■ WHAT THE TASK ASKS:
Please restate each line of the material word for word and omit any pictures.

START GIVEN RECORDS

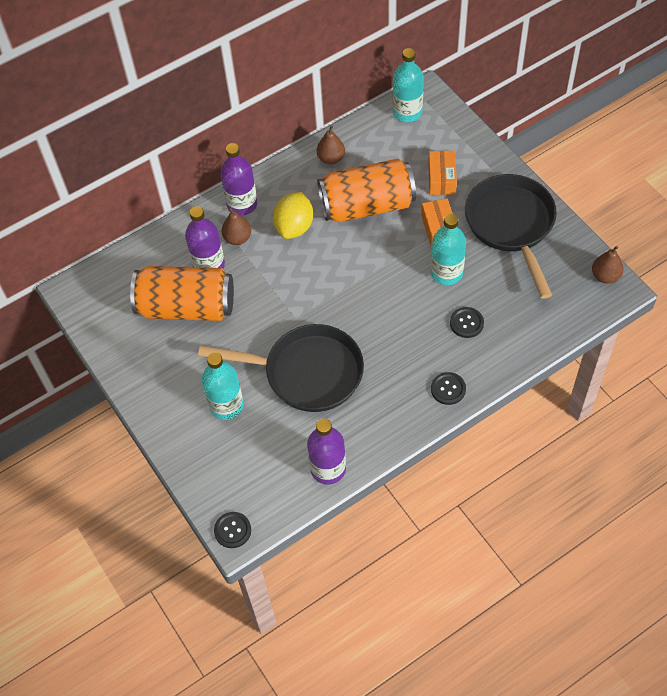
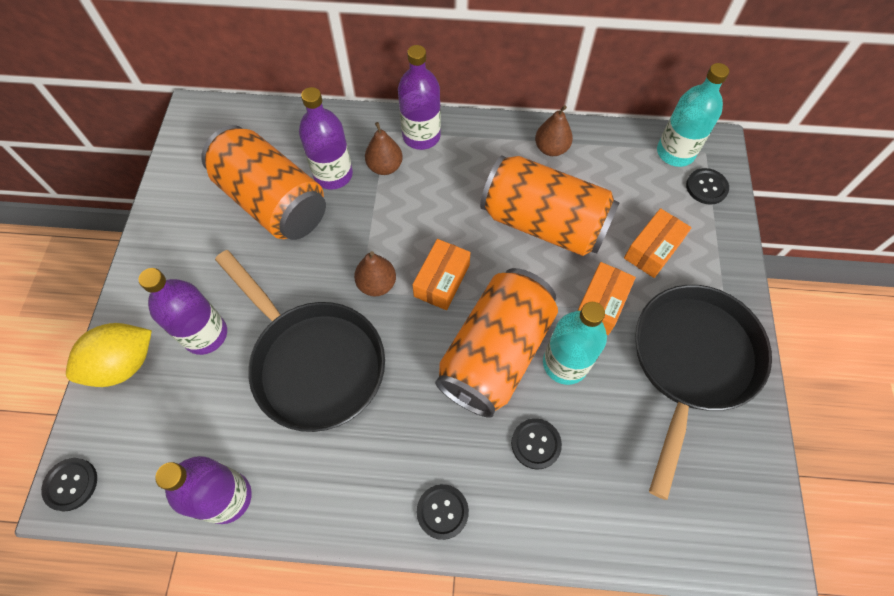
camera: 35 degrees right, 5 degrees up
(226, 405) = (205, 334): turquoise bottle -> purple bottle
(294, 227) = (449, 193): yellow lemon -> yellow lemon (123, 364)
(337, 278) = (442, 280): none -> orange box
(404, 294) = (495, 353): none -> orange can
(442, 122) = (706, 187): none -> black button
(605, 276) = (764, 520): brown pear -> brown pear (377, 284)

END GIVEN RECORDS

■ EXERCISE RESULT:
camera: 35 degrees right, 5 degrees up
(226, 405) = (205, 334): turquoise bottle -> purple bottle
(294, 227) = (449, 193): yellow lemon -> yellow lemon (123, 364)
(337, 278) = (442, 280): none -> orange box
(404, 294) = (495, 353): none -> orange can
(442, 122) = (706, 187): none -> black button
(605, 276) = (764, 520): brown pear -> brown pear (377, 284)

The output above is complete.